> **Exercise instructions**: Please output the data exactly, without omitting anything.

BEGIN Records for processing

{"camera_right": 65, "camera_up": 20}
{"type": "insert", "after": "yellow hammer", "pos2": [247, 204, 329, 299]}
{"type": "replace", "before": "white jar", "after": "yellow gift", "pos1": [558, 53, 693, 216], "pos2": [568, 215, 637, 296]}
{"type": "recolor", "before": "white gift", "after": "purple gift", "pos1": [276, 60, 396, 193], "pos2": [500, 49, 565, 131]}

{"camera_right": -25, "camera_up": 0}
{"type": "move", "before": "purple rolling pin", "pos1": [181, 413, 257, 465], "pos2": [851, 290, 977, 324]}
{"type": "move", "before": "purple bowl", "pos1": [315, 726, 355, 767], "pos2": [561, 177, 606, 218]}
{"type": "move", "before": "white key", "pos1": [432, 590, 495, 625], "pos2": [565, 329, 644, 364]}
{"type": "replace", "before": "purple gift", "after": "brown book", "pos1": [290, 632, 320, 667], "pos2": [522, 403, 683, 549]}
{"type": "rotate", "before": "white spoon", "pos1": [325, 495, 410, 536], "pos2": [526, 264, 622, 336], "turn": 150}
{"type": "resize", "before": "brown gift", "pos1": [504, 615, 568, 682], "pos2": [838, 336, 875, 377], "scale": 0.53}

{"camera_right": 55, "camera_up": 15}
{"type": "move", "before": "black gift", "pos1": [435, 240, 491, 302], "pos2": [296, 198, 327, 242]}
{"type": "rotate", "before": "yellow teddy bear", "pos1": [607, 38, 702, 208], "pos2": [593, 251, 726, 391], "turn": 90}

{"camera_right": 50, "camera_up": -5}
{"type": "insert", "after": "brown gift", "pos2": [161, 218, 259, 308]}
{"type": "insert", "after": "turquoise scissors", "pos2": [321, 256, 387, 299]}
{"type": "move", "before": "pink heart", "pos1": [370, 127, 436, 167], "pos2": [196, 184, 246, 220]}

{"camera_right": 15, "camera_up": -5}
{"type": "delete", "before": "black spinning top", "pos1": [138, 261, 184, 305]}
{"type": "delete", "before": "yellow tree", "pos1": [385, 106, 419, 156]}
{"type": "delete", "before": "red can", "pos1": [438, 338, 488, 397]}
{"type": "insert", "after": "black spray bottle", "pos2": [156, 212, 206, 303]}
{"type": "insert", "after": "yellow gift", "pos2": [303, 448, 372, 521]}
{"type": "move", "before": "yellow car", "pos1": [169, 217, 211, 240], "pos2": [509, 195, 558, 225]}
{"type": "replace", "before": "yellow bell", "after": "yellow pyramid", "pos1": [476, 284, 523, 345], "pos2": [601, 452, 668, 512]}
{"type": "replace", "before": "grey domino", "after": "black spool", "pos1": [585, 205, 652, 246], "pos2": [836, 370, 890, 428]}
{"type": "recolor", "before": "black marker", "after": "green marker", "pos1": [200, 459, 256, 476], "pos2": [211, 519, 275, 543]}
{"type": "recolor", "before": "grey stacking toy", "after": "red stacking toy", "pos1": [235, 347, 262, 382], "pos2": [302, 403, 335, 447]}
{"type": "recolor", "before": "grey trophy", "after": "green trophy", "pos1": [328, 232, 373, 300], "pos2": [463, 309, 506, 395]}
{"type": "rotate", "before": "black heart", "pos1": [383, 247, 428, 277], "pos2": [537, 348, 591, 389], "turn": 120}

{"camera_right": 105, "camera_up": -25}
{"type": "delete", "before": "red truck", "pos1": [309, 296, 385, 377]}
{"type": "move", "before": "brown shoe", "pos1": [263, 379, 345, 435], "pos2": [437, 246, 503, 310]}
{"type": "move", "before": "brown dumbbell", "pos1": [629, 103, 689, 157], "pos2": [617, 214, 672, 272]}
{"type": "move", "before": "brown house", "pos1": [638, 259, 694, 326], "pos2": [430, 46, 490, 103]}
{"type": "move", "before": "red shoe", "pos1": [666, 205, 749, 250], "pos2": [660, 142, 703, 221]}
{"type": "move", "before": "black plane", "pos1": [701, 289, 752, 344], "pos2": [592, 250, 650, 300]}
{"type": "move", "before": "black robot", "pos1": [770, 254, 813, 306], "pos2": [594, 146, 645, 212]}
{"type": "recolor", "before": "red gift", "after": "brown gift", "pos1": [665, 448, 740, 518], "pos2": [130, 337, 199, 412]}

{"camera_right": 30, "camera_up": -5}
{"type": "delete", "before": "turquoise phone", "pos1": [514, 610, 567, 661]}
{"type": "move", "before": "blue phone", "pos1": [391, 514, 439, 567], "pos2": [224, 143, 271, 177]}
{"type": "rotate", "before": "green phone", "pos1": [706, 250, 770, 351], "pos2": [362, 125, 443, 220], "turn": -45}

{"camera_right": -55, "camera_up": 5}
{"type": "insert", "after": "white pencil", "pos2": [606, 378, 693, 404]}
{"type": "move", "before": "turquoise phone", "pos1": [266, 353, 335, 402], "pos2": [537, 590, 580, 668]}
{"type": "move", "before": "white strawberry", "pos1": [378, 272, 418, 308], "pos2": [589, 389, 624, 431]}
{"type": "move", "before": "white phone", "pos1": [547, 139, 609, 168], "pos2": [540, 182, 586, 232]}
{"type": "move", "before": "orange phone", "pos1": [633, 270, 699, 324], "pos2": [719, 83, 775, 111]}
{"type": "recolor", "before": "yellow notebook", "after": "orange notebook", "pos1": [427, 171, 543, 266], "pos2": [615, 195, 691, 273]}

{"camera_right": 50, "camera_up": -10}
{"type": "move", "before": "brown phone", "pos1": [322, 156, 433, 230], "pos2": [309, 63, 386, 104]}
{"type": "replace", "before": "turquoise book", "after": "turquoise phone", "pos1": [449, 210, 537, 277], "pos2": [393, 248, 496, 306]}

END Records for processing

> **Task solution**:
{"camera_right": 65, "camera_up": 20}
{"type": "insert", "after": "yellow hammer", "pos2": [247, 204, 329, 299]}
{"type": "replace", "before": "white jar", "after": "yellow gift", "pos1": [558, 53, 693, 216], "pos2": [568, 215, 637, 296]}
{"type": "recolor", "before": "white gift", "after": "purple gift", "pos1": [276, 60, 396, 193], "pos2": [500, 49, 565, 131]}

{"camera_right": -25, "camera_up": 0}
{"type": "move", "before": "purple rolling pin", "pos1": [181, 413, 257, 465], "pos2": [851, 290, 977, 324]}
{"type": "move", "before": "purple bowl", "pos1": [315, 726, 355, 767], "pos2": [561, 177, 606, 218]}
{"type": "move", "before": "white key", "pos1": [432, 590, 495, 625], "pos2": [565, 329, 644, 364]}
{"type": "replace", "before": "purple gift", "after": "brown book", "pos1": [290, 632, 320, 667], "pos2": [522, 403, 683, 549]}
{"type": "rotate", "before": "white spoon", "pos1": [325, 495, 410, 536], "pos2": [526, 264, 622, 336], "turn": 150}
{"type": "resize", "before": "brown gift", "pos1": [504, 615, 568, 682], "pos2": [838, 336, 875, 377], "scale": 0.53}

{"camera_right": 55, "camera_up": 15}
{"type": "move", "before": "black gift", "pos1": [435, 240, 491, 302], "pos2": [296, 198, 327, 242]}
{"type": "rotate", "before": "yellow teddy bear", "pos1": [607, 38, 702, 208], "pos2": [593, 251, 726, 391], "turn": 90}

{"camera_right": 50, "camera_up": -5}
{"type": "insert", "after": "brown gift", "pos2": [161, 218, 259, 308]}
{"type": "insert", "after": "turquoise scissors", "pos2": [321, 256, 387, 299]}
{"type": "move", "before": "pink heart", "pos1": [370, 127, 436, 167], "pos2": [196, 184, 246, 220]}

{"camera_right": 15, "camera_up": -5}
{"type": "delete", "before": "black spinning top", "pos1": [138, 261, 184, 305]}
{"type": "delete", "before": "yellow tree", "pos1": [385, 106, 419, 156]}
{"type": "delete", "before": "red can", "pos1": [438, 338, 488, 397]}
{"type": "insert", "after": "black spray bottle", "pos2": [156, 212, 206, 303]}
{"type": "insert", "after": "yellow gift", "pos2": [303, 448, 372, 521]}
{"type": "move", "before": "yellow car", "pos1": [169, 217, 211, 240], "pos2": [509, 195, 558, 225]}
{"type": "replace", "before": "yellow bell", "after": "yellow pyramid", "pos1": [476, 284, 523, 345], "pos2": [601, 452, 668, 512]}
{"type": "replace", "before": "grey domino", "after": "black spool", "pos1": [585, 205, 652, 246], "pos2": [836, 370, 890, 428]}
{"type": "recolor", "before": "black marker", "after": "green marker", "pos1": [200, 459, 256, 476], "pos2": [211, 519, 275, 543]}
{"type": "recolor", "before": "grey stacking toy", "after": "red stacking toy", "pos1": [235, 347, 262, 382], "pos2": [302, 403, 335, 447]}
{"type": "recolor", "before": "grey trophy", "after": "green trophy", "pos1": [328, 232, 373, 300], "pos2": [463, 309, 506, 395]}
{"type": "rotate", "before": "black heart", "pos1": [383, 247, 428, 277], "pos2": [537, 348, 591, 389], "turn": 120}

{"camera_right": 105, "camera_up": -25}
{"type": "delete", "before": "red truck", "pos1": [309, 296, 385, 377]}
{"type": "move", "before": "brown shoe", "pos1": [263, 379, 345, 435], "pos2": [437, 246, 503, 310]}
{"type": "move", "before": "brown dumbbell", "pos1": [629, 103, 689, 157], "pos2": [617, 214, 672, 272]}
{"type": "move", "before": "brown house", "pos1": [638, 259, 694, 326], "pos2": [430, 46, 490, 103]}
{"type": "move", "before": "red shoe", "pos1": [666, 205, 749, 250], "pos2": [660, 142, 703, 221]}
{"type": "move", "before": "black plane", "pos1": [701, 289, 752, 344], "pos2": [592, 250, 650, 300]}
{"type": "move", "before": "black robot", "pos1": [770, 254, 813, 306], "pos2": [594, 146, 645, 212]}
{"type": "recolor", "before": "red gift", "after": "brown gift", "pos1": [665, 448, 740, 518], "pos2": [130, 337, 199, 412]}

{"camera_right": 30, "camera_up": -5}
{"type": "delete", "before": "turquoise phone", "pos1": [514, 610, 567, 661]}
{"type": "move", "before": "blue phone", "pos1": [391, 514, 439, 567], "pos2": [224, 143, 271, 177]}
{"type": "rotate", "before": "green phone", "pos1": [706, 250, 770, 351], "pos2": [362, 125, 443, 220], "turn": -45}

{"camera_right": -55, "camera_up": 5}
{"type": "insert", "after": "white pencil", "pos2": [606, 378, 693, 404]}
{"type": "move", "before": "turquoise phone", "pos1": [266, 353, 335, 402], "pos2": [537, 590, 580, 668]}
{"type": "move", "before": "white strawberry", "pos1": [378, 272, 418, 308], "pos2": [589, 389, 624, 431]}
{"type": "move", "before": "white phone", "pos1": [547, 139, 609, 168], "pos2": [540, 182, 586, 232]}
{"type": "move", "before": "orange phone", "pos1": [633, 270, 699, 324], "pos2": [719, 83, 775, 111]}
{"type": "recolor", "before": "yellow notebook", "after": "orange notebook", "pos1": [427, 171, 543, 266], "pos2": [615, 195, 691, 273]}

{"camera_right": 50, "camera_up": -10}
{"type": "move", "before": "brown phone", "pos1": [322, 156, 433, 230], "pos2": [309, 63, 386, 104]}
{"type": "replace", "before": "turquoise book", "after": "turquoise phone", "pos1": [449, 210, 537, 277], "pos2": [393, 248, 496, 306]}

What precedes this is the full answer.